• WHAT YOU ARE ASKED TO DO:
All of the records should be given back exactly and in full.

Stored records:
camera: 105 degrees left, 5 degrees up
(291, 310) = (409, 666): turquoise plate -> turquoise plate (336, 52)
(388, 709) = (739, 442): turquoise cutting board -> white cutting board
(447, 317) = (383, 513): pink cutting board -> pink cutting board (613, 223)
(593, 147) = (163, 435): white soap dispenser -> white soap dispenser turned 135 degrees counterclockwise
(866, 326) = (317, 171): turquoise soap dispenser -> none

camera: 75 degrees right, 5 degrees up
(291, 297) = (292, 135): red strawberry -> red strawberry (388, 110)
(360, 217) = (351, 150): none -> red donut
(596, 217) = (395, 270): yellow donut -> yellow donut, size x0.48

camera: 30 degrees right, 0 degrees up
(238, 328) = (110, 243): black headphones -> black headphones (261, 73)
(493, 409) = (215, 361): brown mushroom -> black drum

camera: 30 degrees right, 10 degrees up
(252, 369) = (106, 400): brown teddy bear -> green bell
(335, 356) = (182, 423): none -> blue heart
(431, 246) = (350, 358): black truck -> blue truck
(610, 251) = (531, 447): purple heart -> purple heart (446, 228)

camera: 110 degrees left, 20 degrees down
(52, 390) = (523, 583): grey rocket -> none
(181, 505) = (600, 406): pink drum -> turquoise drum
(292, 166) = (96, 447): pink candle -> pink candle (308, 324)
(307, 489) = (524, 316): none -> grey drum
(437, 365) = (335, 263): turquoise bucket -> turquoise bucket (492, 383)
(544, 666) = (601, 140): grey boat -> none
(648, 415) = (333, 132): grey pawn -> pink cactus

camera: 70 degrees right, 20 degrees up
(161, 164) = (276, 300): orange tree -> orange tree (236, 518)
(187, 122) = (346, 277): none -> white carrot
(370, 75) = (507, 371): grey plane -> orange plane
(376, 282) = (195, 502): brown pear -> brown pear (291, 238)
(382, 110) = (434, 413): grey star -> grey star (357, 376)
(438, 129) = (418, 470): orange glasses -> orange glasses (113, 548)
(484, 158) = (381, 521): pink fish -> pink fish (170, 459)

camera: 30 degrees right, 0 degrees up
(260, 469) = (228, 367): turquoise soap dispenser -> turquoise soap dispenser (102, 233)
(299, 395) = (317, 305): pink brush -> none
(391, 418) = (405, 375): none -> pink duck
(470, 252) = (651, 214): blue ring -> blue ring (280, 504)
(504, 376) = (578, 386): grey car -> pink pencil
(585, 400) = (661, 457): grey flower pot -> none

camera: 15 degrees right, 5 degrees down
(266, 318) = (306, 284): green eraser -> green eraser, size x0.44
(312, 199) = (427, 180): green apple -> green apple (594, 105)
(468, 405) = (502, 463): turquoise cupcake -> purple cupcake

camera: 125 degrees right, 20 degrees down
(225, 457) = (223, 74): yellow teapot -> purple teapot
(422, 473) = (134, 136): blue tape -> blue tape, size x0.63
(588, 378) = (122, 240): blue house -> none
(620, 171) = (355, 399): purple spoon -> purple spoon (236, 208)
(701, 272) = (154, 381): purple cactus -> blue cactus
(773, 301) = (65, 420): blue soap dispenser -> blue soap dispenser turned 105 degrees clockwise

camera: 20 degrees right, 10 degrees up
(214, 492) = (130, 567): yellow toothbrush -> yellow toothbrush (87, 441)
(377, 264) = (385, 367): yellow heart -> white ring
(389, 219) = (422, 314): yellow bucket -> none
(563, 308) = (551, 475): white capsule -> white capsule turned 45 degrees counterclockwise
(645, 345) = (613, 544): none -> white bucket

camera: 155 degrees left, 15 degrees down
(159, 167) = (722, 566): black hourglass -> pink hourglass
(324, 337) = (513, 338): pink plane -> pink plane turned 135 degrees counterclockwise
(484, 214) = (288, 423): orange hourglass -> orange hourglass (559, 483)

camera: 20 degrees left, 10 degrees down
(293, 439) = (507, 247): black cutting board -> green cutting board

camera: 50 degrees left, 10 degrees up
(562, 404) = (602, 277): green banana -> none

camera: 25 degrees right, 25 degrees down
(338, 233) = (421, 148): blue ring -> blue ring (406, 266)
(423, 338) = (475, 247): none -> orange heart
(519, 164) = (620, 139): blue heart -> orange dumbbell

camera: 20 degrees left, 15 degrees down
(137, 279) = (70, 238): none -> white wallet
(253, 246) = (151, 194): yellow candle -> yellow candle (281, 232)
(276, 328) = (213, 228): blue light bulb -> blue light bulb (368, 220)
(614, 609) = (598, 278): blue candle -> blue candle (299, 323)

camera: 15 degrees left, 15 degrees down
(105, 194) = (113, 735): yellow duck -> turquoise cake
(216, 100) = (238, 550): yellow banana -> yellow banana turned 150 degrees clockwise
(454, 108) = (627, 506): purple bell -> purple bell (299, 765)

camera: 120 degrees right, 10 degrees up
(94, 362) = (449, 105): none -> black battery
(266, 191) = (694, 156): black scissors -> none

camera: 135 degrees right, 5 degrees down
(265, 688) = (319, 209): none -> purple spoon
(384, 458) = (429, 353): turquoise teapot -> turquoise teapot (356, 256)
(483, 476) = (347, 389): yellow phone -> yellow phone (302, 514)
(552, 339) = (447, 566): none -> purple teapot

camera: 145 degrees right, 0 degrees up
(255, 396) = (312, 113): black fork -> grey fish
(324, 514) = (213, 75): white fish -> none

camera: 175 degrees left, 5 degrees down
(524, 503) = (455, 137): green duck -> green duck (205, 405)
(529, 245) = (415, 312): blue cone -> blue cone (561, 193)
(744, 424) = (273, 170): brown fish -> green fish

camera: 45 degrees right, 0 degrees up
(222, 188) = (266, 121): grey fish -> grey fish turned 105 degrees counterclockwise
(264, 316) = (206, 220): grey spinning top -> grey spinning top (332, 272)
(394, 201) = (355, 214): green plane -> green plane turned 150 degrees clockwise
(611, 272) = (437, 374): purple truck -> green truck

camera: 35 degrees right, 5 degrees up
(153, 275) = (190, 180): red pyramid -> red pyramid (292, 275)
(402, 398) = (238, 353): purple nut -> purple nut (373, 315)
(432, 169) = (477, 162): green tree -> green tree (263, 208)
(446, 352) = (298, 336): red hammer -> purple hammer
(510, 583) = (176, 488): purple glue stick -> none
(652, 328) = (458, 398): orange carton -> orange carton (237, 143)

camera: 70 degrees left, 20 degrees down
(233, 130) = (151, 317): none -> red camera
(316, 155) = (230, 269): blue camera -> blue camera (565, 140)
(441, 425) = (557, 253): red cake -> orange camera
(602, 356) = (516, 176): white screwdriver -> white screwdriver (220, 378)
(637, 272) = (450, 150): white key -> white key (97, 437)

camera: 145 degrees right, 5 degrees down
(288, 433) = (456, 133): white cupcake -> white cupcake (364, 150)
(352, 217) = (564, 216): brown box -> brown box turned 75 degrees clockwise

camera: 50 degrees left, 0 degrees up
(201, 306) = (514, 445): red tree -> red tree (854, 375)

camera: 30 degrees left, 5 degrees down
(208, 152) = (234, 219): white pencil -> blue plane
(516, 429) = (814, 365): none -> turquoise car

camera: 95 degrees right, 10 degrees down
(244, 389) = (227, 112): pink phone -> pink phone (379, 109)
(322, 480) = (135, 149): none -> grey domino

• OUTPUT FOR THIS TASK:
camera: 105 degrees left, 5 degrees up
(291, 310) = (409, 666): turquoise plate -> turquoise plate (336, 52)
(388, 709) = (739, 442): turquoise cutting board -> white cutting board
(447, 317) = (383, 513): pink cutting board -> pink cutting board (613, 223)
(593, 147) = (163, 435): white soap dispenser -> white soap dispenser turned 135 degrees counterclockwise
(866, 326) = (317, 171): turquoise soap dispenser -> none

camera: 75 degrees right, 5 degrees up
(291, 297) = (292, 135): red strawberry -> red strawberry (388, 110)
(360, 217) = (351, 150): none -> red donut
(596, 217) = (395, 270): yellow donut -> yellow donut, size x0.48

camera: 30 degrees right, 0 degrees up
(238, 328) = (110, 243): black headphones -> black headphones (261, 73)
(493, 409) = (215, 361): brown mushroom -> black drum

camera: 30 degrees right, 10 degrees up
(252, 369) = (106, 400): brown teddy bear -> green bell
(335, 356) = (182, 423): none -> blue heart
(431, 246) = (350, 358): black truck -> blue truck
(610, 251) = (531, 447): purple heart -> purple heart (446, 228)

camera: 110 degrees left, 20 degrees down
(52, 390) = (523, 583): grey rocket -> none
(181, 505) = (600, 406): pink drum -> turquoise drum
(292, 166) = (96, 447): pink candle -> pink candle (308, 324)
(307, 489) = (524, 316): none -> grey drum
(437, 365) = (335, 263): turquoise bucket -> turquoise bucket (492, 383)
(544, 666) = (601, 140): grey boat -> none
(648, 415) = (333, 132): grey pawn -> pink cactus

camera: 70 degrees right, 20 degrees up
(161, 164) = (276, 300): orange tree -> orange tree (236, 518)
(187, 122) = (346, 277): none -> white carrot
(370, 75) = (507, 371): grey plane -> orange plane
(376, 282) = (195, 502): brown pear -> brown pear (291, 238)
(382, 110) = (434, 413): grey star -> grey star (357, 376)
(438, 129) = (418, 470): orange glasses -> orange glasses (113, 548)
(484, 158) = (381, 521): pink fish -> pink fish (170, 459)

camera: 30 degrees right, 0 degrees up
(260, 469) = (228, 367): turquoise soap dispenser -> turquoise soap dispenser (102, 233)
(299, 395) = (317, 305): pink brush -> none
(391, 418) = (405, 375): none -> pink duck
(470, 252) = (651, 214): blue ring -> blue ring (280, 504)
(504, 376) = (578, 386): grey car -> pink pencil
(585, 400) = (661, 457): grey flower pot -> none

camera: 15 degrees right, 5 degrees down
(266, 318) = (306, 284): green eraser -> green eraser, size x0.44
(312, 199) = (427, 180): green apple -> green apple (594, 105)
(468, 405) = (502, 463): turquoise cupcake -> purple cupcake

camera: 125 degrees right, 20 degrees down
(225, 457) = (223, 74): yellow teapot -> purple teapot
(422, 473) = (134, 136): blue tape -> blue tape, size x0.63
(588, 378) = (122, 240): blue house -> none
(620, 171) = (355, 399): purple spoon -> purple spoon (236, 208)
(701, 272) = (154, 381): purple cactus -> blue cactus
(773, 301) = (65, 420): blue soap dispenser -> blue soap dispenser turned 105 degrees clockwise

camera: 20 degrees right, 10 degrees up
(214, 492) = (130, 567): yellow toothbrush -> yellow toothbrush (87, 441)
(377, 264) = (385, 367): yellow heart -> white ring
(389, 219) = (422, 314): yellow bucket -> none
(563, 308) = (551, 475): white capsule -> white capsule turned 45 degrees counterclockwise
(645, 345) = (613, 544): none -> white bucket

camera: 155 degrees left, 15 degrees down
(159, 167) = (722, 566): black hourglass -> pink hourglass
(324, 337) = (513, 338): pink plane -> pink plane turned 135 degrees counterclockwise
(484, 214) = (288, 423): orange hourglass -> orange hourglass (559, 483)

camera: 20 degrees left, 10 degrees down
(293, 439) = (507, 247): black cutting board -> green cutting board

camera: 50 degrees left, 10 degrees up
(562, 404) = (602, 277): green banana -> none

camera: 25 degrees right, 25 degrees down
(338, 233) = (421, 148): blue ring -> blue ring (406, 266)
(423, 338) = (475, 247): none -> orange heart
(519, 164) = (620, 139): blue heart -> orange dumbbell

camera: 20 degrees left, 15 degrees down
(137, 279) = (70, 238): none -> white wallet
(253, 246) = (151, 194): yellow candle -> yellow candle (281, 232)
(276, 328) = (213, 228): blue light bulb -> blue light bulb (368, 220)
(614, 609) = (598, 278): blue candle -> blue candle (299, 323)

camera: 15 degrees left, 15 degrees down
(105, 194) = (113, 735): yellow duck -> turquoise cake
(216, 100) = (238, 550): yellow banana -> yellow banana turned 150 degrees clockwise
(454, 108) = (627, 506): purple bell -> purple bell (299, 765)

camera: 120 degrees right, 10 degrees up
(94, 362) = (449, 105): none -> black battery
(266, 191) = (694, 156): black scissors -> none

camera: 135 degrees right, 5 degrees down
(265, 688) = (319, 209): none -> purple spoon
(384, 458) = (429, 353): turquoise teapot -> turquoise teapot (356, 256)
(483, 476) = (347, 389): yellow phone -> yellow phone (302, 514)
(552, 339) = (447, 566): none -> purple teapot

camera: 145 degrees right, 0 degrees up
(255, 396) = (312, 113): black fork -> grey fish
(324, 514) = (213, 75): white fish -> none

camera: 175 degrees left, 5 degrees down
(524, 503) = (455, 137): green duck -> green duck (205, 405)
(529, 245) = (415, 312): blue cone -> blue cone (561, 193)
(744, 424) = (273, 170): brown fish -> green fish

camera: 45 degrees right, 0 degrees up
(222, 188) = (266, 121): grey fish -> grey fish turned 105 degrees counterclockwise
(264, 316) = (206, 220): grey spinning top -> grey spinning top (332, 272)
(394, 201) = (355, 214): green plane -> green plane turned 150 degrees clockwise
(611, 272) = (437, 374): purple truck -> green truck

camera: 35 degrees right, 5 degrees up
(153, 275) = (190, 180): red pyramid -> red pyramid (292, 275)
(402, 398) = (238, 353): purple nut -> purple nut (373, 315)
(432, 169) = (477, 162): green tree -> green tree (263, 208)
(446, 352) = (298, 336): red hammer -> purple hammer
(510, 583) = (176, 488): purple glue stick -> none
(652, 328) = (458, 398): orange carton -> orange carton (237, 143)

camera: 70 degrees left, 20 degrees down
(233, 130) = (151, 317): none -> red camera
(316, 155) = (230, 269): blue camera -> blue camera (565, 140)
(441, 425) = (557, 253): red cake -> orange camera
(602, 356) = (516, 176): white screwdriver -> white screwdriver (220, 378)
(637, 272) = (450, 150): white key -> white key (97, 437)

camera: 145 degrees right, 5 degrees down
(288, 433) = (456, 133): white cupcake -> white cupcake (364, 150)
(352, 217) = (564, 216): brown box -> brown box turned 75 degrees clockwise

camera: 50 degrees left, 0 degrees up
(201, 306) = (514, 445): red tree -> red tree (854, 375)

camera: 30 degrees left, 5 degrees down
(208, 152) = (234, 219): white pencil -> blue plane
(516, 429) = (814, 365): none -> turquoise car

camera: 95 degrees right, 10 degrees down
(244, 389) = (227, 112): pink phone -> pink phone (379, 109)
(322, 480) = (135, 149): none -> grey domino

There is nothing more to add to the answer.